*ACTIVITY*. Pull out each of the lines below that contains the word "will", and copy them.

*INFORMATION PROVIDED*.
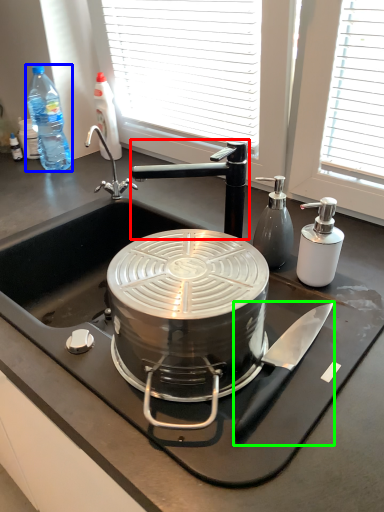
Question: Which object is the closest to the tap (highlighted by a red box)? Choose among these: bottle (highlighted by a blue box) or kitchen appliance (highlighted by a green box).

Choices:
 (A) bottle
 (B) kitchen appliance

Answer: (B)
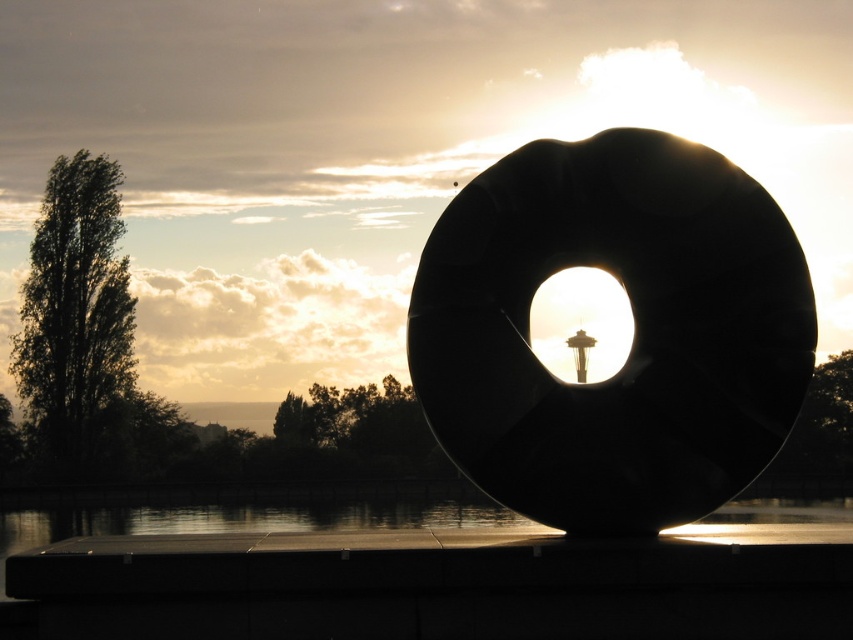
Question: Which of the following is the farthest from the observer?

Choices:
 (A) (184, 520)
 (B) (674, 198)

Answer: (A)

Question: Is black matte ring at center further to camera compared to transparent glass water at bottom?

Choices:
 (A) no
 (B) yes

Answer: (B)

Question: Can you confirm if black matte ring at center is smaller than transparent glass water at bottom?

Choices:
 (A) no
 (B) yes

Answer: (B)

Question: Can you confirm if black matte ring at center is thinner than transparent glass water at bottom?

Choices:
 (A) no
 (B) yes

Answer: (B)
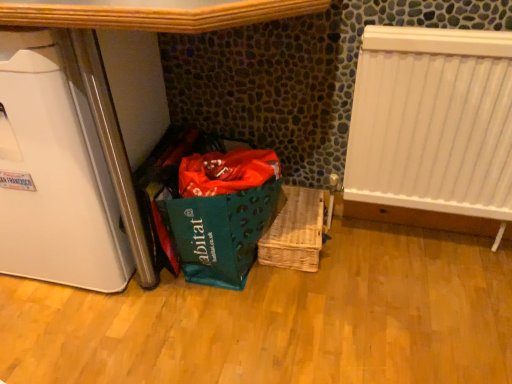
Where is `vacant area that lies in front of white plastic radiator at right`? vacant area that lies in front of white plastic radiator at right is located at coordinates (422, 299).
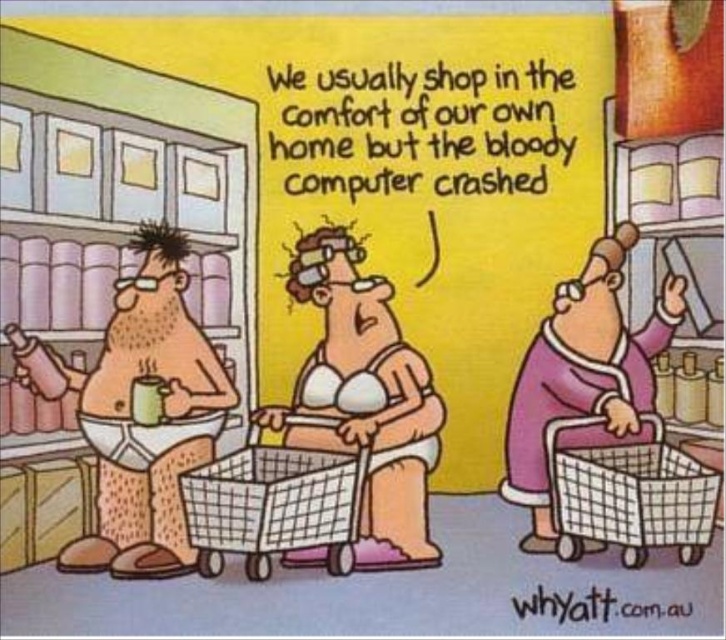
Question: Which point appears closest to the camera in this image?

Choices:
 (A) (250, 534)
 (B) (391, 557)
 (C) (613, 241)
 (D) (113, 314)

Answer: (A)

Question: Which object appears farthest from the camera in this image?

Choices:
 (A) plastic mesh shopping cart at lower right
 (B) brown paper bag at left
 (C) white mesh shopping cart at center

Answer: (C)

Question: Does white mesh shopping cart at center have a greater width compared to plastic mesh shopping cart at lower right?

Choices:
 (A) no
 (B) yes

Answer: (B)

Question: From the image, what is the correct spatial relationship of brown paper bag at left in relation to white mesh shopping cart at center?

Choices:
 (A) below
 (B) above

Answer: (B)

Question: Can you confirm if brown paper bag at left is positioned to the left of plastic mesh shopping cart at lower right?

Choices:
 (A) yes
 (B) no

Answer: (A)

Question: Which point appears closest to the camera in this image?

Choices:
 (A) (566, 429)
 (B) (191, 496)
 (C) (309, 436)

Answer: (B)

==

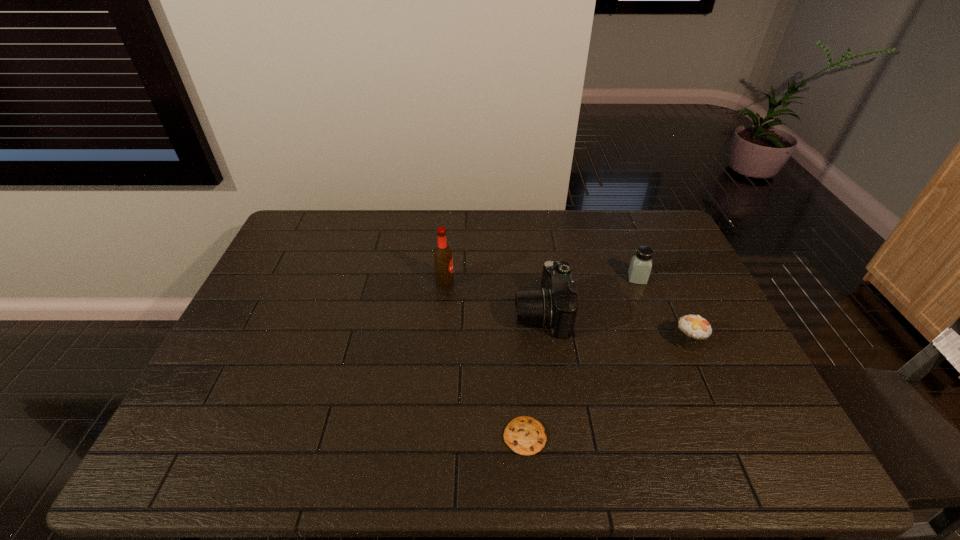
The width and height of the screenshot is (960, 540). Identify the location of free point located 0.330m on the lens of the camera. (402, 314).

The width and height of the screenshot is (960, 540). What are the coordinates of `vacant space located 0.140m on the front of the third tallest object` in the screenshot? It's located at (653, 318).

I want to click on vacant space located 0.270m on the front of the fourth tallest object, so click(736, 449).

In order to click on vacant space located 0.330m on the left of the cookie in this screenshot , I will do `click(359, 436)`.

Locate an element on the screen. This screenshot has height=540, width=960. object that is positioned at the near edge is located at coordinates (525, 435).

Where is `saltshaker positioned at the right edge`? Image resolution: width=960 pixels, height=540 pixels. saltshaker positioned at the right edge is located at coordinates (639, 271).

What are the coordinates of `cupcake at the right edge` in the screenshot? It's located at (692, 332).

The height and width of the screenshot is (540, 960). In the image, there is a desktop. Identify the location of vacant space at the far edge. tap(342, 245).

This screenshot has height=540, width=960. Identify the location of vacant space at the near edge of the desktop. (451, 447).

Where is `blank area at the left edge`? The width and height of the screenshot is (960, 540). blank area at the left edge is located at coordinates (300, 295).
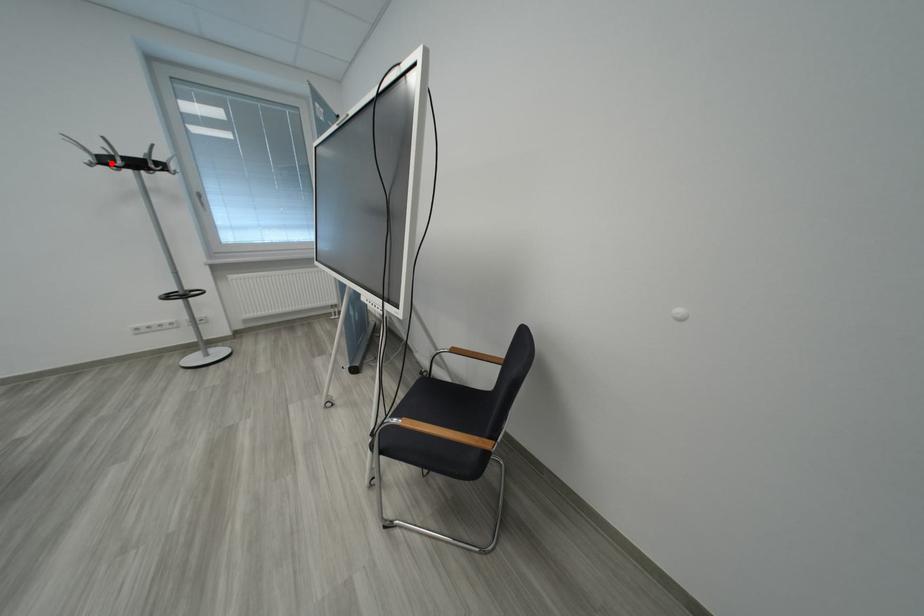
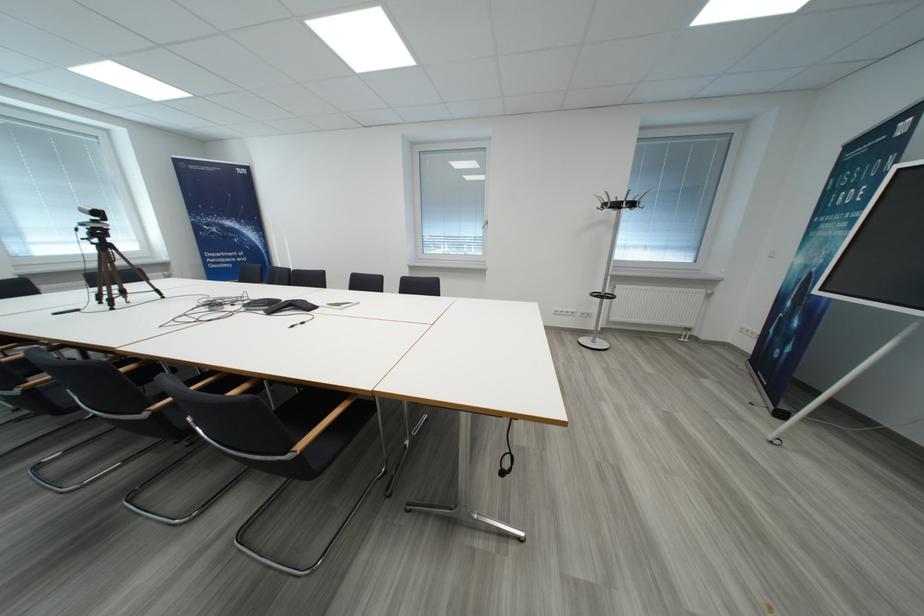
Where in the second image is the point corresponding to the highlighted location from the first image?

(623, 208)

* * *

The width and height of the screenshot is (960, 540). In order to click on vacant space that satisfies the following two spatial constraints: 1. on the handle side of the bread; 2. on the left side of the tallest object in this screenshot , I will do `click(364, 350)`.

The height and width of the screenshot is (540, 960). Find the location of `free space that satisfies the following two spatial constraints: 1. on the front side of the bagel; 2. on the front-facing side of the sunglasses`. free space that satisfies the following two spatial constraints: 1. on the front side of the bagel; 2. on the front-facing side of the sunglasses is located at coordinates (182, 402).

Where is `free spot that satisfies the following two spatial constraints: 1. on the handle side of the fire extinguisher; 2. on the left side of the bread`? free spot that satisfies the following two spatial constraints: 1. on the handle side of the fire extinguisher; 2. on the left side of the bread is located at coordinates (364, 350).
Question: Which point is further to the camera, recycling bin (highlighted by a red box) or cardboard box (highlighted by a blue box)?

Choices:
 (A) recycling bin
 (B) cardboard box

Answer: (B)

*REPLY*.
In order to click on vacant space located 0.330m on the left of the cookie in this screenshot , I will do `click(359, 436)`.
The width and height of the screenshot is (960, 540). In order to click on vacant space that satisfies the following two spatial constraints: 1. on the handle side of the bread; 2. on the left side of the tallest object in this screenshot , I will do `click(364, 350)`.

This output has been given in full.